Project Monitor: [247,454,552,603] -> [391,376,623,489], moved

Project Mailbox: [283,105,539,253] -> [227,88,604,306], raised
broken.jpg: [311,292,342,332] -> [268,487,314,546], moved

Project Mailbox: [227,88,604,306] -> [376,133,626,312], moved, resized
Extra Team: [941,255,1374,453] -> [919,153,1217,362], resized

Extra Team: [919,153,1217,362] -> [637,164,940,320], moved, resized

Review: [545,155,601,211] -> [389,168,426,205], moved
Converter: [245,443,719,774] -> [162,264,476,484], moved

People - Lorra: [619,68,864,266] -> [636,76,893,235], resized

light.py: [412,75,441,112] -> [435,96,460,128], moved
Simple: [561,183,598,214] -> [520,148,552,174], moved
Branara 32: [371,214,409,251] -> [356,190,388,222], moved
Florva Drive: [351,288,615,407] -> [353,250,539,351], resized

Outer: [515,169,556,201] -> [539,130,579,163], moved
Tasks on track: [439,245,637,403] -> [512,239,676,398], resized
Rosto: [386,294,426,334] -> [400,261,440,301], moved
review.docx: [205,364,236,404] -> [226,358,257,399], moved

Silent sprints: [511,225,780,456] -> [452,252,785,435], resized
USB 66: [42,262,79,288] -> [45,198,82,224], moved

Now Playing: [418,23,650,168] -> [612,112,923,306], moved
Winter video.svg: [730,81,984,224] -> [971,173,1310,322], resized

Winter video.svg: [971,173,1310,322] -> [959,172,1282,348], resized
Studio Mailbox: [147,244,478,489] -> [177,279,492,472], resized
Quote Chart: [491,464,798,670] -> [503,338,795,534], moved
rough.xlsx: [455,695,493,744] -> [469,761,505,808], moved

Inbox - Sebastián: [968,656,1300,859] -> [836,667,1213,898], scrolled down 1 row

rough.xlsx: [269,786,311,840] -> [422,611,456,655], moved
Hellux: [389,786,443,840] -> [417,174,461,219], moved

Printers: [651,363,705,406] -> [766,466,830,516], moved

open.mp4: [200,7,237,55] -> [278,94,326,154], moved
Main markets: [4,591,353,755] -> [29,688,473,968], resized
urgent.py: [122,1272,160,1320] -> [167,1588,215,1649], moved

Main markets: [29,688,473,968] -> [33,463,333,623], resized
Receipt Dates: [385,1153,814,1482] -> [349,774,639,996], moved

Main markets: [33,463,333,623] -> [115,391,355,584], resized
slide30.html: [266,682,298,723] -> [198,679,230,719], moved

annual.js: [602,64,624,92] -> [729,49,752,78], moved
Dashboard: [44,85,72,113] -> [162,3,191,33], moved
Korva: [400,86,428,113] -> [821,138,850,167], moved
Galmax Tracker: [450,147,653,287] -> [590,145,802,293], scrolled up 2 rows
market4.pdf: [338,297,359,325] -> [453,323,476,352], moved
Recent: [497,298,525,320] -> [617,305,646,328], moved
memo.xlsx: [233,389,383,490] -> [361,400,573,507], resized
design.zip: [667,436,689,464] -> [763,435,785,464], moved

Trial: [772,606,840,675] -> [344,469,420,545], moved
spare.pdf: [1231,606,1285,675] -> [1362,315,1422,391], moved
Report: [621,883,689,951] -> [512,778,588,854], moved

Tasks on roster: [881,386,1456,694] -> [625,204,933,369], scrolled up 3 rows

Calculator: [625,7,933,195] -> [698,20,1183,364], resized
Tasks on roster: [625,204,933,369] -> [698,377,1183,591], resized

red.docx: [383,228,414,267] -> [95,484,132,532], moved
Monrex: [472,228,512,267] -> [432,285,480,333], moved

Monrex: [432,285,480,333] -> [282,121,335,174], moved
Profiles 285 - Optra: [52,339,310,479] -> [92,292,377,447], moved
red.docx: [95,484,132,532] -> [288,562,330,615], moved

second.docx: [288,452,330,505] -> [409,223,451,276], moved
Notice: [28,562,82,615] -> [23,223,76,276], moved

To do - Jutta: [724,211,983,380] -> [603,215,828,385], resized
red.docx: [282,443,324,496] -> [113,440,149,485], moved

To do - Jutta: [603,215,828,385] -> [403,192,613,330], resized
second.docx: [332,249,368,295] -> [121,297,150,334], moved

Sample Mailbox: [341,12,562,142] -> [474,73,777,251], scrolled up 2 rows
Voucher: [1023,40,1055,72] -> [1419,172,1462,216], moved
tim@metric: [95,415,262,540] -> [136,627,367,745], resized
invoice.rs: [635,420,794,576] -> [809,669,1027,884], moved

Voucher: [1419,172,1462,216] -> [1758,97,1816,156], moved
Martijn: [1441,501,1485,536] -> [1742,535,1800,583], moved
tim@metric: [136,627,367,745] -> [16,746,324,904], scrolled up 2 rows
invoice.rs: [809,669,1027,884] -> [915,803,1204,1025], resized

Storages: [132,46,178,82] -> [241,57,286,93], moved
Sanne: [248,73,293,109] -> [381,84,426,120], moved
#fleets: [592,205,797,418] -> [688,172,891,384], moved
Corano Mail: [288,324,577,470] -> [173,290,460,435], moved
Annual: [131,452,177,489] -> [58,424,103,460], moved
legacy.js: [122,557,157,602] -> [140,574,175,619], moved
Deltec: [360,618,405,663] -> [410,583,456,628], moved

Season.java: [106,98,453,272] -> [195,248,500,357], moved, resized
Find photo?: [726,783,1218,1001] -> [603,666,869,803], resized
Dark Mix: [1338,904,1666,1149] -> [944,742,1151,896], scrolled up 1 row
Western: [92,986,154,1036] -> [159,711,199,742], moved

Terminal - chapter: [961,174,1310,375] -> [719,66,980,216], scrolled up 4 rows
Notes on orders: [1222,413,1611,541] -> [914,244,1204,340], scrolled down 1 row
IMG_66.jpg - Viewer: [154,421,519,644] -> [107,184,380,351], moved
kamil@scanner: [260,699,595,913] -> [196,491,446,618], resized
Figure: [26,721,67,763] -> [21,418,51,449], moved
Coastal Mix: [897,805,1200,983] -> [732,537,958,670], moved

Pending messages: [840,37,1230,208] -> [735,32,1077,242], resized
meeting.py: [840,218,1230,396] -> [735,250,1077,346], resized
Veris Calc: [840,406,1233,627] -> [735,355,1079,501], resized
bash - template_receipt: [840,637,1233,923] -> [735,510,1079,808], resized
--------------------------------
EXERCISE: Transcribe the listing so that each line matches exactly.

SOLUTION:
Project Monitor: [247,454,552,603] -> [391,376,623,489], moved

Project Mailbox: [283,105,539,253] -> [227,88,604,306], raised
broken.jpg: [311,292,342,332] -> [268,487,314,546], moved

Project Mailbox: [227,88,604,306] -> [376,133,626,312], moved, resized
Extra Team: [941,255,1374,453] -> [919,153,1217,362], resized

Extra Team: [919,153,1217,362] -> [637,164,940,320], moved, resized

Review: [545,155,601,211] -> [389,168,426,205], moved
Converter: [245,443,719,774] -> [162,264,476,484], moved

People - Lorra: [619,68,864,266] -> [636,76,893,235], resized

light.py: [412,75,441,112] -> [435,96,460,128], moved
Simple: [561,183,598,214] -> [520,148,552,174], moved
Branara 32: [371,214,409,251] -> [356,190,388,222], moved
Florva Drive: [351,288,615,407] -> [353,250,539,351], resized

Outer: [515,169,556,201] -> [539,130,579,163], moved
Tasks on track: [439,245,637,403] -> [512,239,676,398], resized
Rosto: [386,294,426,334] -> [400,261,440,301], moved
review.docx: [205,364,236,404] -> [226,358,257,399], moved

Silent sprints: [511,225,780,456] -> [452,252,785,435], resized
USB 66: [42,262,79,288] -> [45,198,82,224], moved

Now Playing: [418,23,650,168] -> [612,112,923,306], moved
Winter video.svg: [730,81,984,224] -> [971,173,1310,322], resized

Winter video.svg: [971,173,1310,322] -> [959,172,1282,348], resized
Studio Mailbox: [147,244,478,489] -> [177,279,492,472], resized
Quote Chart: [491,464,798,670] -> [503,338,795,534], moved
rough.xlsx: [455,695,493,744] -> [469,761,505,808], moved

Inbox - Sebastián: [968,656,1300,859] -> [836,667,1213,898], scrolled down 1 row

rough.xlsx: [269,786,311,840] -> [422,611,456,655], moved
Hellux: [389,786,443,840] -> [417,174,461,219], moved

Printers: [651,363,705,406] -> [766,466,830,516], moved

open.mp4: [200,7,237,55] -> [278,94,326,154], moved
Main markets: [4,591,353,755] -> [29,688,473,968], resized
urgent.py: [122,1272,160,1320] -> [167,1588,215,1649], moved

Main markets: [29,688,473,968] -> [33,463,333,623], resized
Receipt Dates: [385,1153,814,1482] -> [349,774,639,996], moved

Main markets: [33,463,333,623] -> [115,391,355,584], resized
slide30.html: [266,682,298,723] -> [198,679,230,719], moved

annual.js: [602,64,624,92] -> [729,49,752,78], moved
Dashboard: [44,85,72,113] -> [162,3,191,33], moved
Korva: [400,86,428,113] -> [821,138,850,167], moved
Galmax Tracker: [450,147,653,287] -> [590,145,802,293], scrolled up 2 rows
market4.pdf: [338,297,359,325] -> [453,323,476,352], moved
Recent: [497,298,525,320] -> [617,305,646,328], moved
memo.xlsx: [233,389,383,490] -> [361,400,573,507], resized
design.zip: [667,436,689,464] -> [763,435,785,464], moved

Trial: [772,606,840,675] -> [344,469,420,545], moved
spare.pdf: [1231,606,1285,675] -> [1362,315,1422,391], moved
Report: [621,883,689,951] -> [512,778,588,854], moved

Tasks on roster: [881,386,1456,694] -> [625,204,933,369], scrolled up 3 rows

Calculator: [625,7,933,195] -> [698,20,1183,364], resized
Tasks on roster: [625,204,933,369] -> [698,377,1183,591], resized

red.docx: [383,228,414,267] -> [95,484,132,532], moved
Monrex: [472,228,512,267] -> [432,285,480,333], moved

Monrex: [432,285,480,333] -> [282,121,335,174], moved
Profiles 285 - Optra: [52,339,310,479] -> [92,292,377,447], moved
red.docx: [95,484,132,532] -> [288,562,330,615], moved

second.docx: [288,452,330,505] -> [409,223,451,276], moved
Notice: [28,562,82,615] -> [23,223,76,276], moved

To do - Jutta: [724,211,983,380] -> [603,215,828,385], resized
red.docx: [282,443,324,496] -> [113,440,149,485], moved

To do - Jutta: [603,215,828,385] -> [403,192,613,330], resized
second.docx: [332,249,368,295] -> [121,297,150,334], moved

Sample Mailbox: [341,12,562,142] -> [474,73,777,251], scrolled up 2 rows
Voucher: [1023,40,1055,72] -> [1419,172,1462,216], moved
tim@metric: [95,415,262,540] -> [136,627,367,745], resized
invoice.rs: [635,420,794,576] -> [809,669,1027,884], moved

Voucher: [1419,172,1462,216] -> [1758,97,1816,156], moved
Martijn: [1441,501,1485,536] -> [1742,535,1800,583], moved
tim@metric: [136,627,367,745] -> [16,746,324,904], scrolled up 2 rows
invoice.rs: [809,669,1027,884] -> [915,803,1204,1025], resized

Storages: [132,46,178,82] -> [241,57,286,93], moved
Sanne: [248,73,293,109] -> [381,84,426,120], moved
#fleets: [592,205,797,418] -> [688,172,891,384], moved
Corano Mail: [288,324,577,470] -> [173,290,460,435], moved
Annual: [131,452,177,489] -> [58,424,103,460], moved
legacy.js: [122,557,157,602] -> [140,574,175,619], moved
Deltec: [360,618,405,663] -> [410,583,456,628], moved

Season.java: [106,98,453,272] -> [195,248,500,357], moved, resized
Find photo?: [726,783,1218,1001] -> [603,666,869,803], resized
Dark Mix: [1338,904,1666,1149] -> [944,742,1151,896], scrolled up 1 row
Western: [92,986,154,1036] -> [159,711,199,742], moved

Terminal - chapter: [961,174,1310,375] -> [719,66,980,216], scrolled up 4 rows
Notes on orders: [1222,413,1611,541] -> [914,244,1204,340], scrolled down 1 row
IMG_66.jpg - Viewer: [154,421,519,644] -> [107,184,380,351], moved
kamil@scanner: [260,699,595,913] -> [196,491,446,618], resized
Figure: [26,721,67,763] -> [21,418,51,449], moved
Coastal Mix: [897,805,1200,983] -> [732,537,958,670], moved

Pending messages: [840,37,1230,208] -> [735,32,1077,242], resized
meeting.py: [840,218,1230,396] -> [735,250,1077,346], resized
Veris Calc: [840,406,1233,627] -> [735,355,1079,501], resized
bash - template_receipt: [840,637,1233,923] -> [735,510,1079,808], resized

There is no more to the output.